(Stored data)
begin
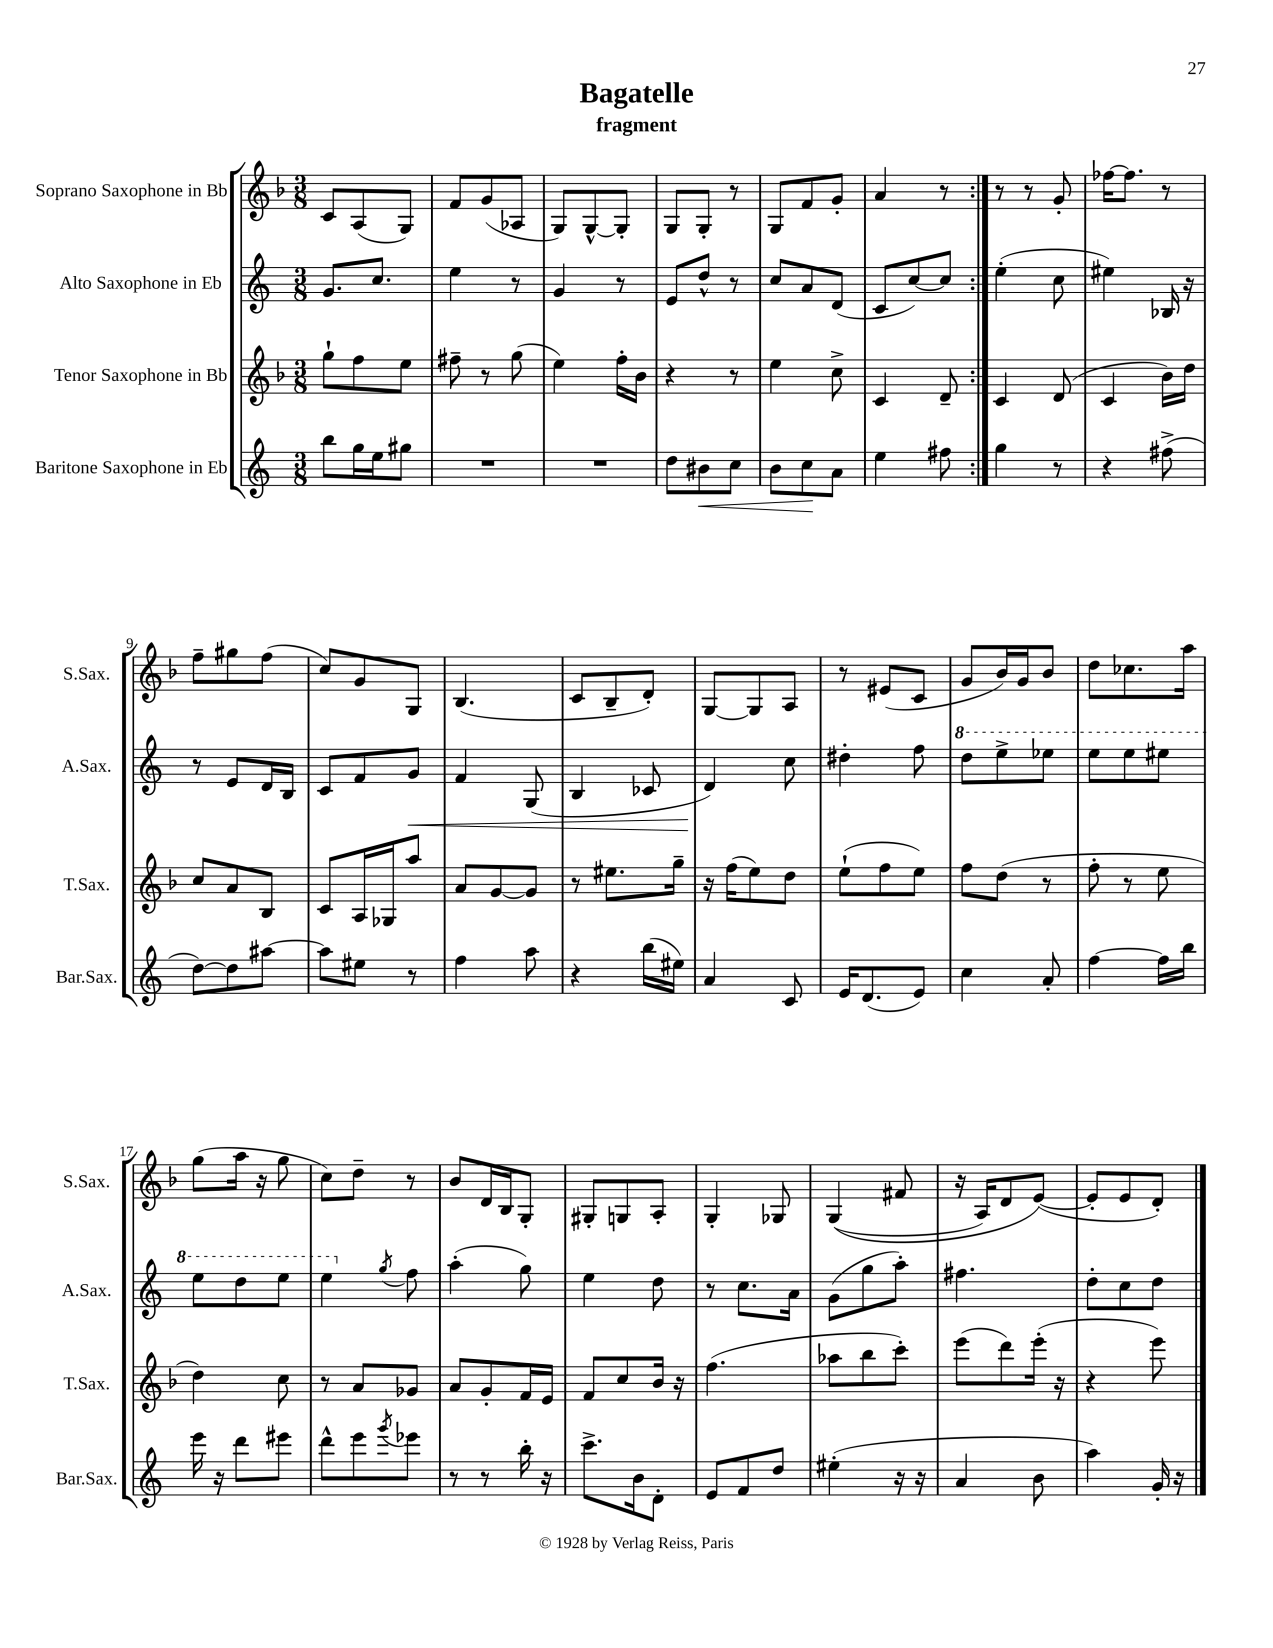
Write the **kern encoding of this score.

**kern	**kern	**kern	**kern
*staff4	*staff3	*staff2	*staff1
*clefG2	*clefG2	*clefG2	*clefG2
*k[]	*k[b-]	*k[]	*k[b-]
*M3/8	*M3/8	*M3/8	*M3/8
8bb\L	8gg`\L	8.g/L	8c/L
16gg\L	8ff\	.	(8A/
16ee\J	.	8.cc/J	.
8gg#\J	8ee\J	.	8G/J)
=	=	=	=
4.r	8ff#~\	4ee\	8f/L
.	8r	.	(8g/
.	(8gg\	8r	8A-/J
=	=	=	=
4.r	4ee\)	4g/	8G/L)
.	.	.	[8G^^/
.	16ff'\LL	8r	8G'/]J
.	16b-\JJ	.	.
=	=	=	=
8dd\L	4r	8e/L	8G/L
8b#\	.	8dd^^/J	8G'/J
8cc\J	8r	8r	8r
=	=	=	=
8b\L	4ee\	8cc/L	8G/L
8cc\	.	8a/	8f/
8a\J	8cc^\	(8d/J	8g'/J
=	=	=	=
4ee\	4c/	8c/L	4a/
.	.	[8cc/)	.
8ff#\	8d~/	8cc/]J	8r
=:|!	=:|!	=:|!	=:|!
4gg\	4c/	(4ee'\	8r
.	.	.	8r
8r	(8d/	8cc\	8g'/
=	=	=	=
4r	4c/	4ee#\)	[16ff-\LK
.	.	.	8.ff-\]J
(8ff#^\	16b-\LL)	16B-/	8r
.	16dd\JJ	16r	.
=	=	=	=
[8dd\L)	8cc/L	8r	8ff~\L
8dd\]	8a/	8e/L	8gg#\
[8aa#\J	8B-/J	16d/L	(8ff\J
.	.	16B/JJ	.
=	=	=	=
8aa#\]L	8c/L	8c/L	8cc/L)
8ee#\J	16A/L	8f/	8g/
.	16G-/J	.	.
8r	8aa/J	8g/J	8G/J
=	=	=	=
4ff\	8a/L	4f/	(4.B-/
.	[8g/	.	.
8aa\	8g/]J	(8G/	.
=	=	=	=
4r	8r	4B/	8c/L
.	8.ee#\L	.	8B-~/
(16bb\LL	.	8c-/	8d'/J)
16ee#\JJ)	16gg~\Jk	.	.
=	=	=	=
4a/	16r	4d/)	[8G/L
.	(16ff\LK	.	.
.	8ee\)	.	8G/]
8c/	8dd\J	8cc\	8A/J
=	=	=	=
16e/LK	(8ee`\L	4dd#'\	8r
(8.d/	.	.	.
.	8ff\	.	(8e#/L
8e/J)	8ee\J)	8ff\	8c/J
=	=	=	=
4cc\	8ff\L	8ddd\L	8g/L
.	(8dd\J	8eee^\	16b-/L)
.	.	.	16g/J
8a'/	8r	8eee-\J	8b-/J
=	=	=	=
[4ff\	8ff'\	8eee\L	8dd\L
.	8r	8eee\	8.cc-\
16ff\]LL	8ee\	8eee#\J	.
16bb\JJ	.	.	16aa\Jk
=	=	=	=
16eee\	4dd\)	8eee\L	(8gg\L
16r	.	.	.
8ddd\L	.	8ddd\	16aa\Jk
.	.	.	16r
8eee#\J	8cc\	8eee\J	8gg\
=	=	=	=
8ddd^^\L	8r	4eee\	8cc\L)
8eee\	8a/L	.	8dd~\J
8qggg/	.	8qgg/	.
8eee-\J	8g-/J	8ff\	8r
=	=	=	=
8r	8a/L	(4aa'\	8b-/L
8r	8g'/	.	16d/L
.	.	.	16B-/J
16bb'\	16f/L	8gg\)	8G'/J
16r	16e/JJ	.	.
=	=	=	=
8.ccc^\L	8f/L	4ee\	8G#'/L
.	8cc/	.	8G/
16b\k	.	.	.
8d'\J	16b-/Jk	8dd\	8A'/J
.	16r	.	.
=	=	=	=
8e/L	(4.ff\	8r	4G'/
8f/	.	8.cc\L	.
8dd/J	.	.	8G-/
.	.	16a\Jk	.
=	=	=	=
(4ee#'\	8aa-\L	(8g\L	&((4G/
.	8bb-\	8gg\	.
16r	8ccc'\J)	8aa'\J)	8f#/
16r	.	.	.
=	=	=	=
4a/	(8eee\L	4.ff#\	16r
.	.	.	16A/LK)
.	8ddd\)	.	8d/
8b\	(16eee'\Jk	.	([8e/J&)
.	16r	.	.
=	=	=	=
4aa\)	4r	8dd'\L	8e'/]L
.	.	8cc\	8e/
16g'/	8eee\)	8dd\J	8d'/J)
16r	.	.	.
==	==	==	==
*-	*-	*-	*-
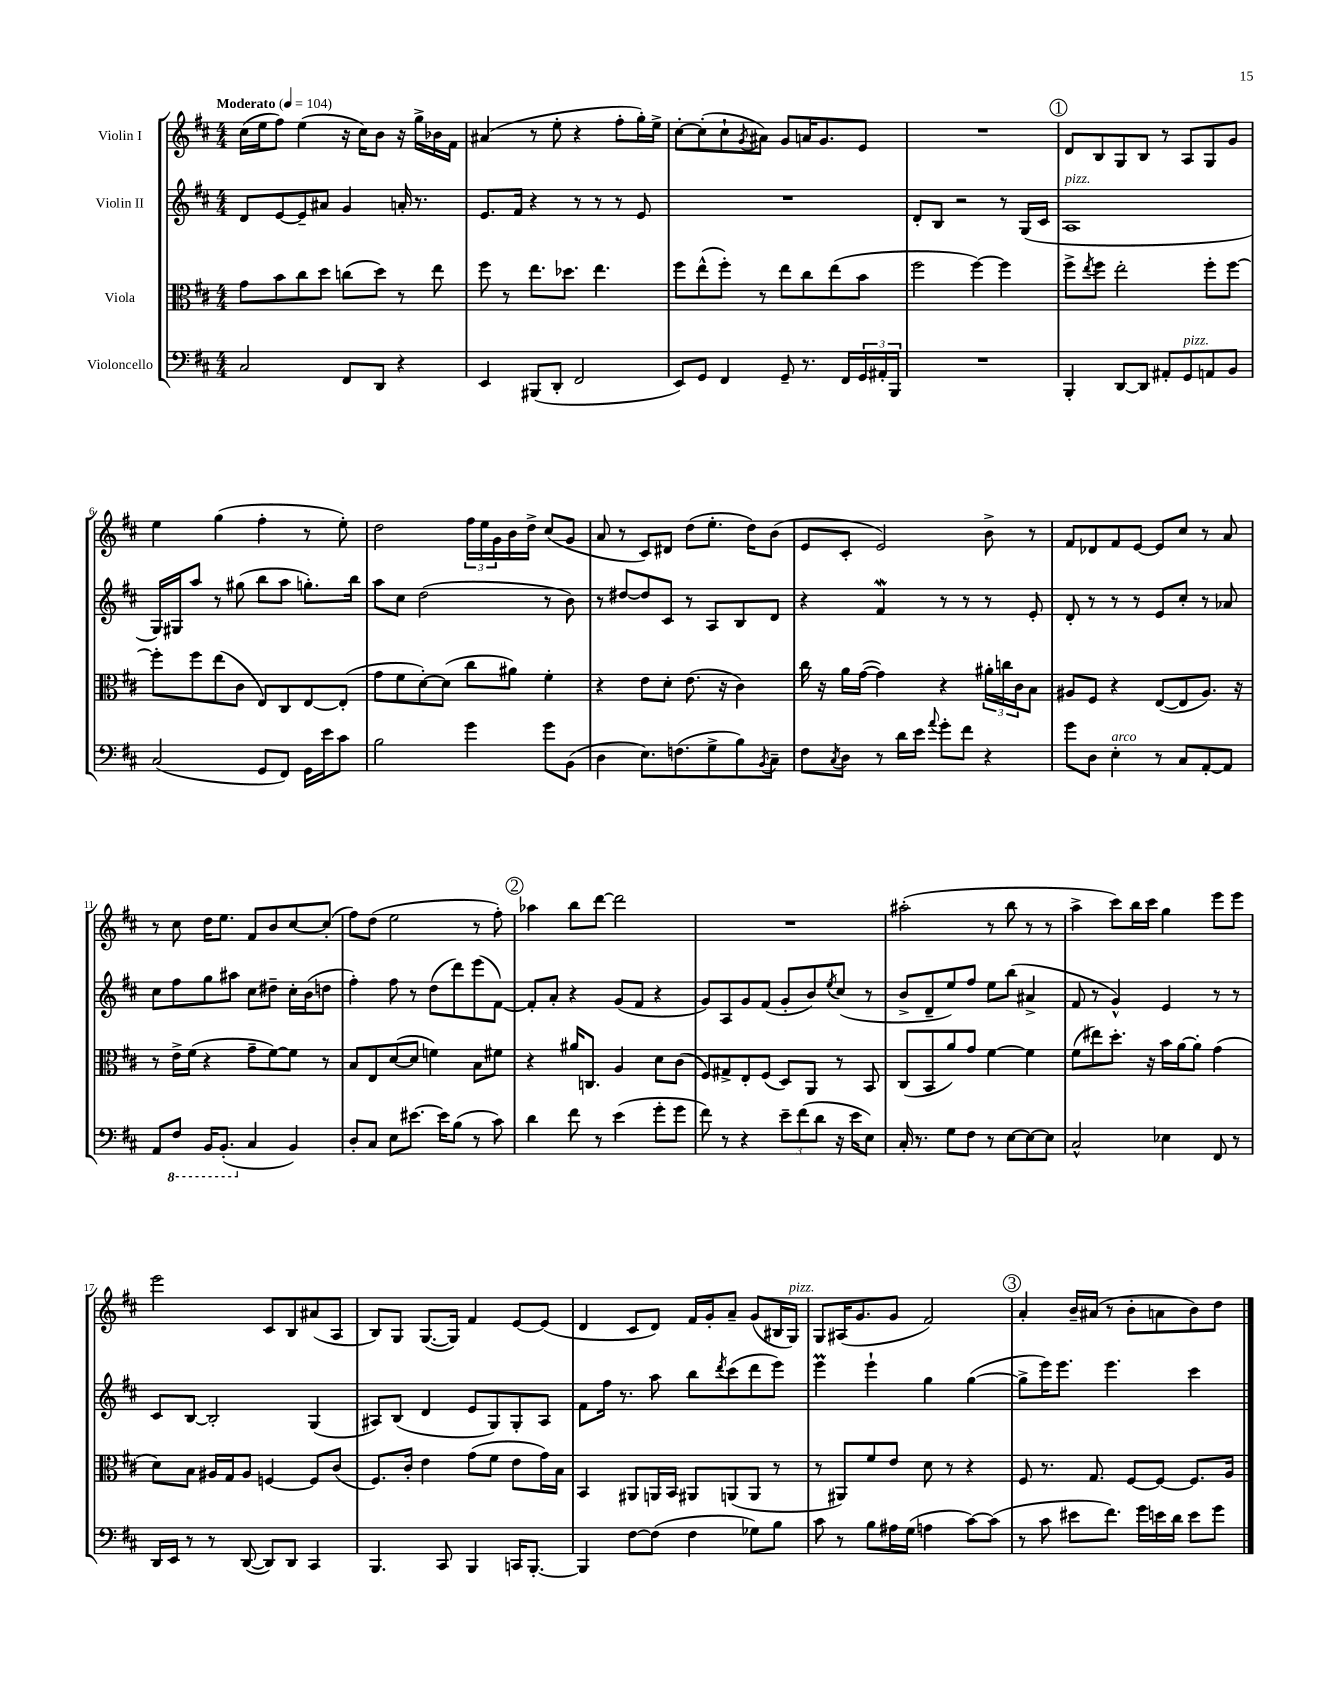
end
TO BE DONE -
Count the lines of the data above that contain the string "kern", and give only the number.

RESULT OF THIS EXERCISE -
2